#### What you are asked to do:
Pick out every line of the material below that contains the string "kern", and copy each of those lines in full.

Collection entries:
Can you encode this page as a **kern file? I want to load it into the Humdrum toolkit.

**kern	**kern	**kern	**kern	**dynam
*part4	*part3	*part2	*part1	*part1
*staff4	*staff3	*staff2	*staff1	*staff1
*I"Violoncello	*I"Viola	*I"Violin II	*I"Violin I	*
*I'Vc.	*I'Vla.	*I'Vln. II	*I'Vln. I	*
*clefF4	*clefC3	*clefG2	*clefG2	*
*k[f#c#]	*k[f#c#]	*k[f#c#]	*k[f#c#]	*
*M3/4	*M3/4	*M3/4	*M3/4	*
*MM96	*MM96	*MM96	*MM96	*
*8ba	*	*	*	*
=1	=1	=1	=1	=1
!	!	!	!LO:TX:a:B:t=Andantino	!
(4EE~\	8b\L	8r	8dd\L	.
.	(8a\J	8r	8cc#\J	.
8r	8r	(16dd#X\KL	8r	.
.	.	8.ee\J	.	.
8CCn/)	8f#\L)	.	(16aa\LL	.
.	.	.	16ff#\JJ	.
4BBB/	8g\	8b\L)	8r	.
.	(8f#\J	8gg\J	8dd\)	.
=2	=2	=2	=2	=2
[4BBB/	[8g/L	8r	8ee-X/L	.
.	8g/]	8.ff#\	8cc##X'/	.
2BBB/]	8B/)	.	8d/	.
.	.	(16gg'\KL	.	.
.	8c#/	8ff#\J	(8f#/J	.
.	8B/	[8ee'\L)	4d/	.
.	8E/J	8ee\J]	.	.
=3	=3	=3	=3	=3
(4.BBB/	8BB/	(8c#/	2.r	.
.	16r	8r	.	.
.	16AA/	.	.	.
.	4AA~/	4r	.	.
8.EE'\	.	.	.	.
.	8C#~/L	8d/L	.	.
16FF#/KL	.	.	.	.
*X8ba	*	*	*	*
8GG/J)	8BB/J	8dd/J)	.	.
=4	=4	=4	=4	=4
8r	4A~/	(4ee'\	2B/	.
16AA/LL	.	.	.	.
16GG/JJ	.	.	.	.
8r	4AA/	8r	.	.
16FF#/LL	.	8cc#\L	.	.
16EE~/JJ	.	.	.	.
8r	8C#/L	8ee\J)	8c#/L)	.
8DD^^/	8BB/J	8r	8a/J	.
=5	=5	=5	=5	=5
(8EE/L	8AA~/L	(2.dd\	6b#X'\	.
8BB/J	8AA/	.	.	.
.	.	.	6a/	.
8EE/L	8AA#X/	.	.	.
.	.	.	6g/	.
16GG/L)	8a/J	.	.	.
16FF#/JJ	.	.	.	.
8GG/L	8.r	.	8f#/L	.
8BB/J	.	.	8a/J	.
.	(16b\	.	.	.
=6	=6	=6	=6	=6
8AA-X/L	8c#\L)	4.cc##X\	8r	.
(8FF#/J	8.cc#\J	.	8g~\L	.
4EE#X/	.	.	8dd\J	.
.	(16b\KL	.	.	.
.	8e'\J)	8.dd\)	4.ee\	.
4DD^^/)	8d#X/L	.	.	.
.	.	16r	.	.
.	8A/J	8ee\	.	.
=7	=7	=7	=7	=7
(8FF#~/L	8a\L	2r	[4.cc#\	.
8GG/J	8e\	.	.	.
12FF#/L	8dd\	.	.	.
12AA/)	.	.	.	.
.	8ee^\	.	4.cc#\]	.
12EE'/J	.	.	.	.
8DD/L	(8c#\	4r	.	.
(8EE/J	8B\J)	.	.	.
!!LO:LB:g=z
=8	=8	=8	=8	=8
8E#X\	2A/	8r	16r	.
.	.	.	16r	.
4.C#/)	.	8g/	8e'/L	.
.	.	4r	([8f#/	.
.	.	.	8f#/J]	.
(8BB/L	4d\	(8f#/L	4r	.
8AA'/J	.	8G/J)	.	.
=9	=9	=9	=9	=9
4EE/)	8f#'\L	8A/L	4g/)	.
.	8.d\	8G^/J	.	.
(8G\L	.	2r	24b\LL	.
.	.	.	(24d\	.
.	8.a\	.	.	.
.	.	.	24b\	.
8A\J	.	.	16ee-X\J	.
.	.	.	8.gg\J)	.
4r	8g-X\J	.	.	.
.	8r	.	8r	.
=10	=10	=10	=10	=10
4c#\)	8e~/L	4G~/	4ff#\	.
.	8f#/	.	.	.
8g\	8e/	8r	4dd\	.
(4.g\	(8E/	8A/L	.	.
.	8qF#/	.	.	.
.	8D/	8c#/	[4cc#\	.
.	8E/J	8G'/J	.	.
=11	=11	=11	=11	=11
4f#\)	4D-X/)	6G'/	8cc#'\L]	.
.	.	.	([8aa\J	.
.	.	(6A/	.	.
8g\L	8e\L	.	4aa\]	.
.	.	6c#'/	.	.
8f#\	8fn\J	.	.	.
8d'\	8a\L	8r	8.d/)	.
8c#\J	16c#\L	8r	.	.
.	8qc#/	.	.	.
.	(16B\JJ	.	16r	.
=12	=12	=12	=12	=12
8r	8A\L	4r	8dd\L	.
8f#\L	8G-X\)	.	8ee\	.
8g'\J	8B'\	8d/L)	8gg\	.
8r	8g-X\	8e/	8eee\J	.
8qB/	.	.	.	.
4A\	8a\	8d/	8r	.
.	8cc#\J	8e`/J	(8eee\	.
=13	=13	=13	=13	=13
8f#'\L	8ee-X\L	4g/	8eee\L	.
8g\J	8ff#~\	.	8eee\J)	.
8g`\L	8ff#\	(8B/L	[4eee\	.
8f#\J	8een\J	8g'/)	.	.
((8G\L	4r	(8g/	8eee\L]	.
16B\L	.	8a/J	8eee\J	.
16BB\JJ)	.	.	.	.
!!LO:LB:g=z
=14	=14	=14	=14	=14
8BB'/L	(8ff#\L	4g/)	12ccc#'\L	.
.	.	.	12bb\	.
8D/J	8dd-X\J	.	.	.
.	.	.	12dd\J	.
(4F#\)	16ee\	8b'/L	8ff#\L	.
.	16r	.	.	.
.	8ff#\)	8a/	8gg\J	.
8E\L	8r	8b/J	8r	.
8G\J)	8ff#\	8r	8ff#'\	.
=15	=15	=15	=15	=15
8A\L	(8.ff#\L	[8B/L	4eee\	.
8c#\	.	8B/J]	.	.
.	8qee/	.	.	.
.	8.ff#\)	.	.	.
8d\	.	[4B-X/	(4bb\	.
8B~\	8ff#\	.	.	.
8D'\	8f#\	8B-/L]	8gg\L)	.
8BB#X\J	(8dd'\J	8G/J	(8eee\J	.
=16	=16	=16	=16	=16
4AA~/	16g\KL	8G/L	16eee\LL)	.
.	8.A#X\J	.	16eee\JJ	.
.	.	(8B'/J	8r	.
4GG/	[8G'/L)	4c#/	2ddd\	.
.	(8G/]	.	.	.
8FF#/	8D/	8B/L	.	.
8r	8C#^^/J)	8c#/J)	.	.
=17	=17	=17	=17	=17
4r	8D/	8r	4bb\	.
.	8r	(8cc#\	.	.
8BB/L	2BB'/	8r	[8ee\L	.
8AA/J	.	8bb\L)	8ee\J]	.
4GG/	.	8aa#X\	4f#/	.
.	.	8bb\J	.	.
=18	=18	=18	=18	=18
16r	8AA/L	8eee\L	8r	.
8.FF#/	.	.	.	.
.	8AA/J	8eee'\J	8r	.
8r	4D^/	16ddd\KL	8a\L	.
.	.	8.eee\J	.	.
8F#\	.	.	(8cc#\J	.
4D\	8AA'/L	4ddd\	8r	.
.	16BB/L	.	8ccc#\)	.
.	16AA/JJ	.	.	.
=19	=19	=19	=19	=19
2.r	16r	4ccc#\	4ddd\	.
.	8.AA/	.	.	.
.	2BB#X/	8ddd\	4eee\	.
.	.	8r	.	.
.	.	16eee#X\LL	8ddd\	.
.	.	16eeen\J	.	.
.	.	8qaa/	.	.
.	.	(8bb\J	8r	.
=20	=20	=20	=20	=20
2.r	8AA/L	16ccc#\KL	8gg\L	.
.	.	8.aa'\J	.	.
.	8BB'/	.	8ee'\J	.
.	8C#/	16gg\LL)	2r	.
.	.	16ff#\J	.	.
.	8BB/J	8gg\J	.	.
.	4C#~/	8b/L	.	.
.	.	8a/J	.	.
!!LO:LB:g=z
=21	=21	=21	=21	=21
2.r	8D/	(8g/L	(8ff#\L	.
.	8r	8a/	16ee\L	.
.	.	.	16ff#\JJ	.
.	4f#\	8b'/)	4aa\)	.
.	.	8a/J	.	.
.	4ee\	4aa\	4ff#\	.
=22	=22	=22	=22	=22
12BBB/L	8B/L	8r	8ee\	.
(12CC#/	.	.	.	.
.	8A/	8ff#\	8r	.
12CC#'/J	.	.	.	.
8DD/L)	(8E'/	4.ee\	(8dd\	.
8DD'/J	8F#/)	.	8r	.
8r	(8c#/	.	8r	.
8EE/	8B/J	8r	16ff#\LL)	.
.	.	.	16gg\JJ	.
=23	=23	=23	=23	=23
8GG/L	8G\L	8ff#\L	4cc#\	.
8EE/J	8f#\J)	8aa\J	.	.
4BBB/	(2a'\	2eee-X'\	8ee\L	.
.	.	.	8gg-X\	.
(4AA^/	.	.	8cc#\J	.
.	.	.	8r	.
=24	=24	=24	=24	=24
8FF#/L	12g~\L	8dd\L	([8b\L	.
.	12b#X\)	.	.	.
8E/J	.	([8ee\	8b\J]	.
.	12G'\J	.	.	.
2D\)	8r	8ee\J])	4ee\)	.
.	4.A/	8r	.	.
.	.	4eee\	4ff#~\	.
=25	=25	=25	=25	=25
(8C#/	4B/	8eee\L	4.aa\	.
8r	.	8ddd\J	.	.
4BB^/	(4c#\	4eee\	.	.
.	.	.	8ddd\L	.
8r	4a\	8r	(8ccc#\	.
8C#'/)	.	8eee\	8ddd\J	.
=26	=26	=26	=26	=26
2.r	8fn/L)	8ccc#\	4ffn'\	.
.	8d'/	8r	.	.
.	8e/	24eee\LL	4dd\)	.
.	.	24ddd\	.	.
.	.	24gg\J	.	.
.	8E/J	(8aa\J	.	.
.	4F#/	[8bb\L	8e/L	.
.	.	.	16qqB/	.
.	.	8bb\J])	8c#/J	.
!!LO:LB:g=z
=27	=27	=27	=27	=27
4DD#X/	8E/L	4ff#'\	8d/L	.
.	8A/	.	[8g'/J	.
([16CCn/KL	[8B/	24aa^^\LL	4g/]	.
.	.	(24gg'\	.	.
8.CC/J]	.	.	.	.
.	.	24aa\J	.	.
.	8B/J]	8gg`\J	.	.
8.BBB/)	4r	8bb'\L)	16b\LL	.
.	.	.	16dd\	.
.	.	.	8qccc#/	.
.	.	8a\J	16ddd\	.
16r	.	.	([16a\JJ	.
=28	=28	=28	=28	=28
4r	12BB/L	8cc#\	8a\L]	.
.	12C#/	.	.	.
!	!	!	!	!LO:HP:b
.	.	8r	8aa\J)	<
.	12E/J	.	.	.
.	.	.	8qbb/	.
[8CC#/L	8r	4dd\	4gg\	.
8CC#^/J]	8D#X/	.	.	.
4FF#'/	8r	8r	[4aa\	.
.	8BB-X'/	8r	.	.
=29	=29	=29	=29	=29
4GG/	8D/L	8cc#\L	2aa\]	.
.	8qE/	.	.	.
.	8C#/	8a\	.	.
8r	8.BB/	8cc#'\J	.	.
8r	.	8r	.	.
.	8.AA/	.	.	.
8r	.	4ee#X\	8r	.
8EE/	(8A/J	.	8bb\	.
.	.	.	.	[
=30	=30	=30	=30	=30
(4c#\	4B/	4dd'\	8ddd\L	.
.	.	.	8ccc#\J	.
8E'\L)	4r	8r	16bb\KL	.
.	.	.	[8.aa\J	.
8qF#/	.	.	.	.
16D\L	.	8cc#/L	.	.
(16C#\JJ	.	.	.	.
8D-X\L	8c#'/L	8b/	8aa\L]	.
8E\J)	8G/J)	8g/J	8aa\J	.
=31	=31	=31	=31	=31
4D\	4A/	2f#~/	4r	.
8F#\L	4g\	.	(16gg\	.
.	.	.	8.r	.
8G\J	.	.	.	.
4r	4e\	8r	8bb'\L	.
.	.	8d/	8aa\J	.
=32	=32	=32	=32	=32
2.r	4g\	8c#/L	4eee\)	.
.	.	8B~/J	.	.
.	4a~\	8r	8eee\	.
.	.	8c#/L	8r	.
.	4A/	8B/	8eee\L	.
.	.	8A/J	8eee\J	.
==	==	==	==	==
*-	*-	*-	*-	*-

#### Solution for this exercise:
Can you encode this page as a **kern file? I want to load it into the Humdrum toolkit.
**kern	**kern	**kern	**kern	**dynam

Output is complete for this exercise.